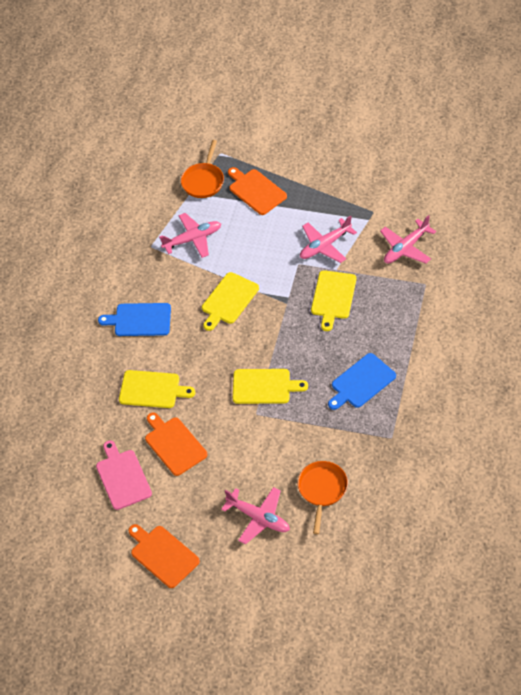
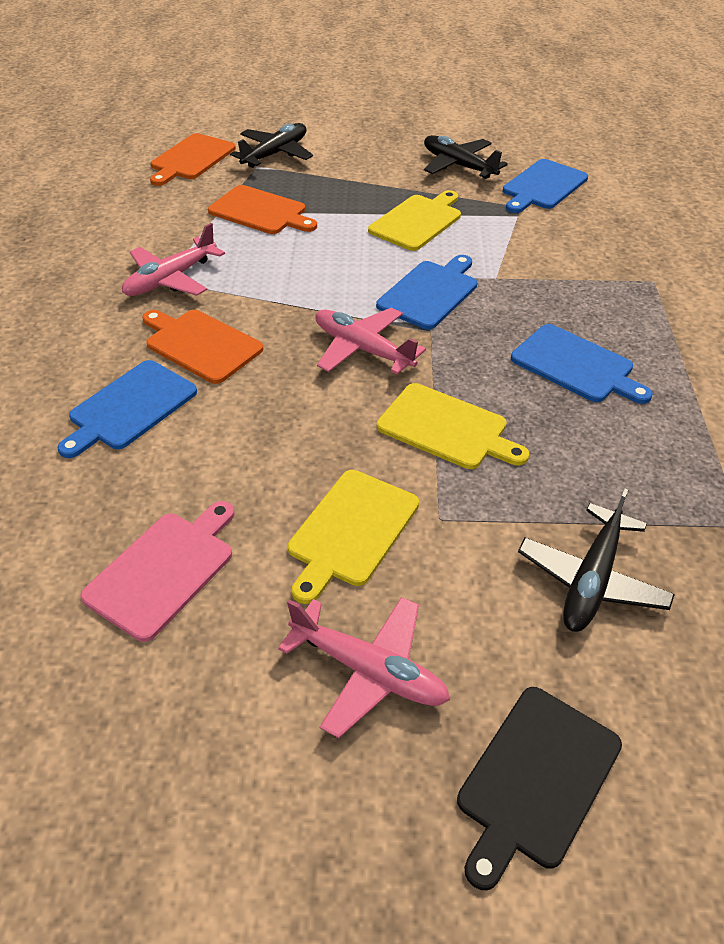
black cutting board: 0 -> 1
black plane: 0 -> 3
blue cutting board: 2 -> 4
orange pan: 2 -> 0
pink plane: 4 -> 3
yellow cutting board: 4 -> 3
────────
# Exercise aim
The lines from the one containing "orange pan: 2 -> 0" through the final line of the listing above are all you should set down, exactly as written.

# Exercise response
orange pan: 2 -> 0
pink plane: 4 -> 3
yellow cutting board: 4 -> 3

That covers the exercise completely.